__PROBLEM STATEMENT__:
The full text of the records below, minus any pictures, should be given back word for word.
+ + + + + + +
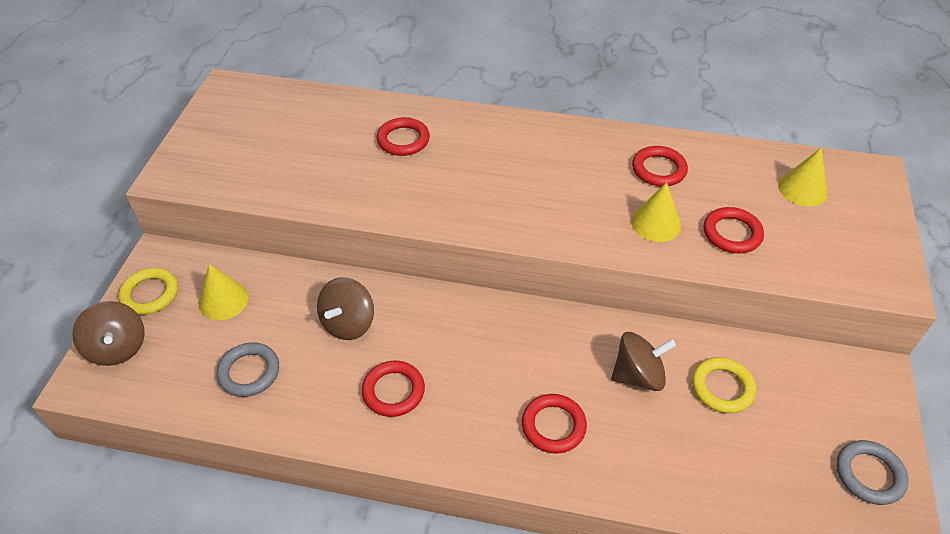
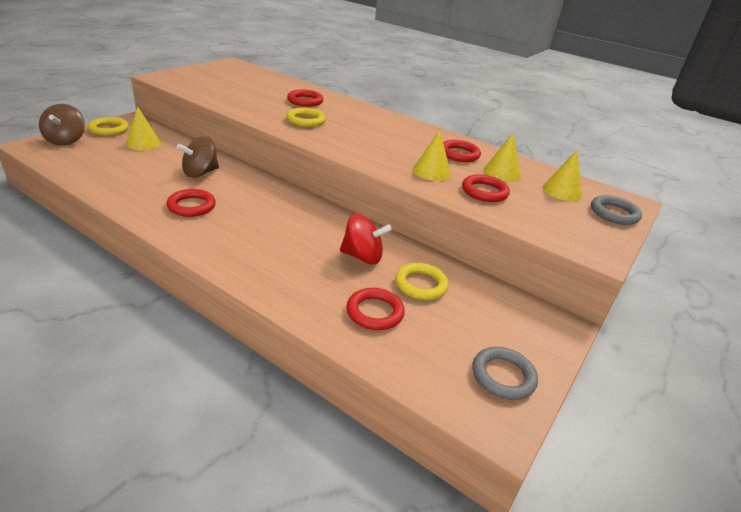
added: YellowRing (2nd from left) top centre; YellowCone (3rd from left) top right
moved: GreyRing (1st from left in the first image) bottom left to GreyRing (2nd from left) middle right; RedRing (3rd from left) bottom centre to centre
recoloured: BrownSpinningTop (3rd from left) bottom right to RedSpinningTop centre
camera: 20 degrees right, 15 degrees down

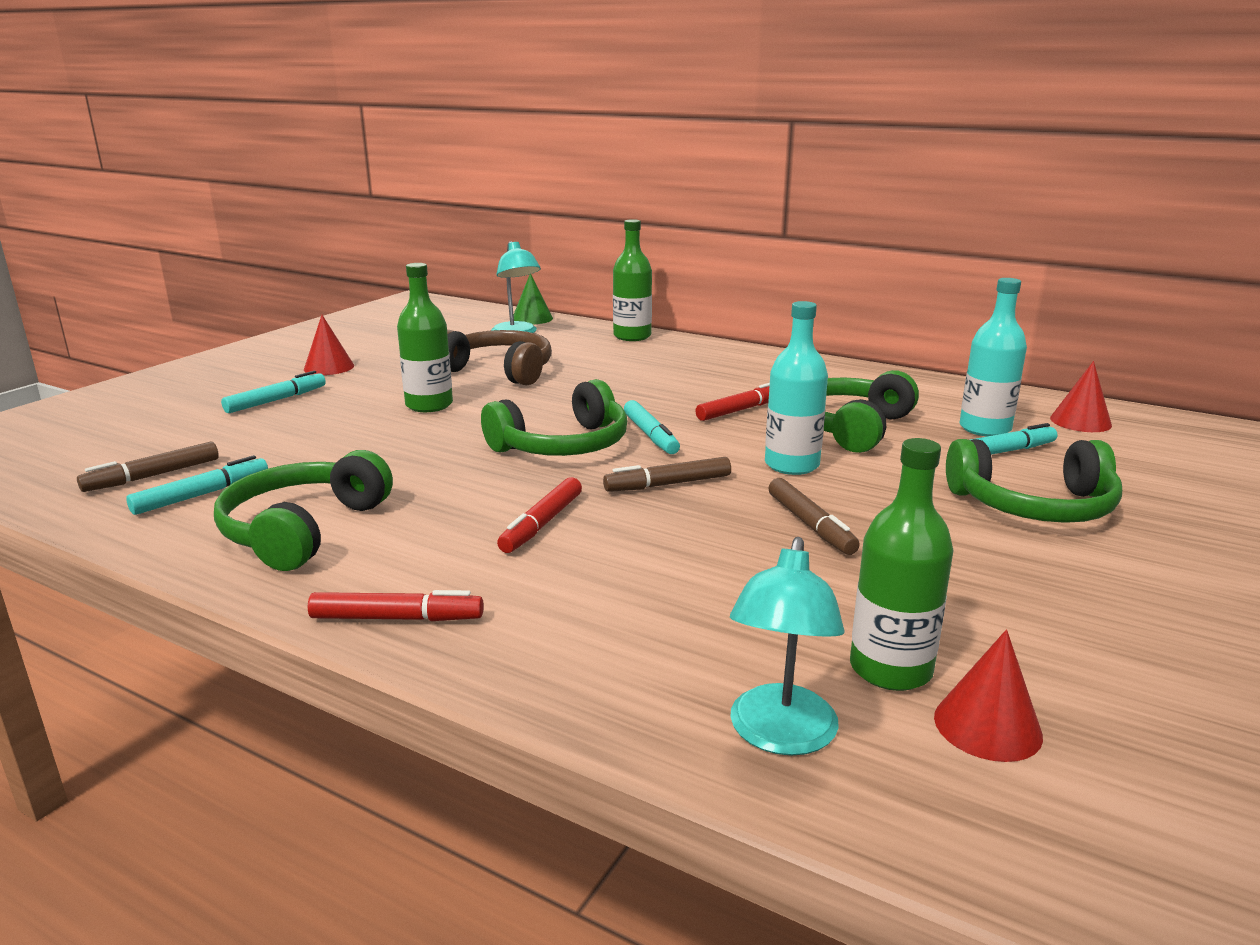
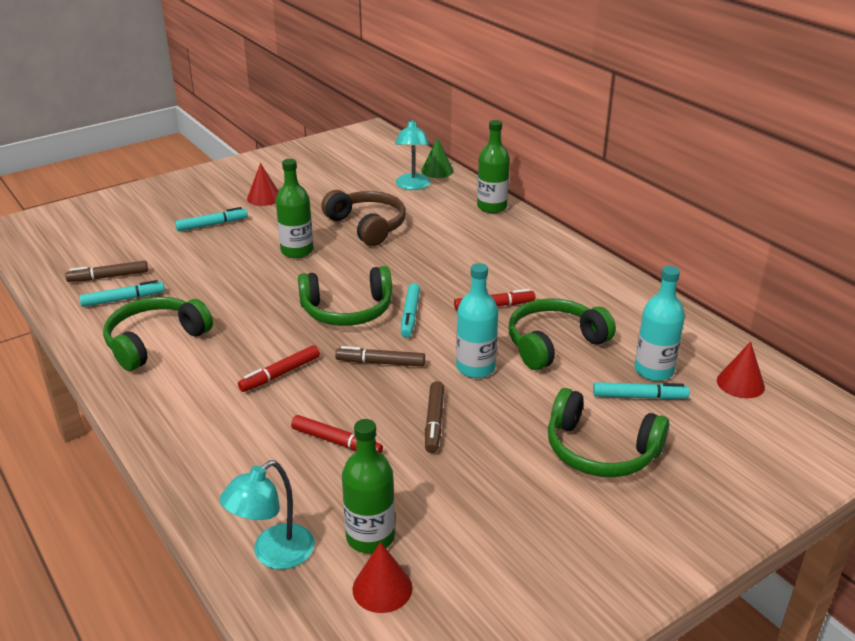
moved: RedMarker (1st from left in the first image) middle left to RedMarker (2nd from left) bottom centre
camera: 25 degrees right, 10 degrees up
+ + + + + + +
__COMPLETED TASK__:
added: YellowRing (2nd from left) top centre; YellowCone (3rd from left) top right
moved: GreyRing (1st from left in the first image) bottom left to GreyRing (2nd from left) middle right; RedRing (3rd from left) bottom centre to centre
recoloured: BrownSpinningTop (3rd from left) bottom right to RedSpinningTop centre
camera: 20 degrees right, 15 degrees down

moved: RedMarker (1st from left in the first image) middle left to RedMarker (2nd from left) bottom centre
camera: 25 degrees right, 10 degrees up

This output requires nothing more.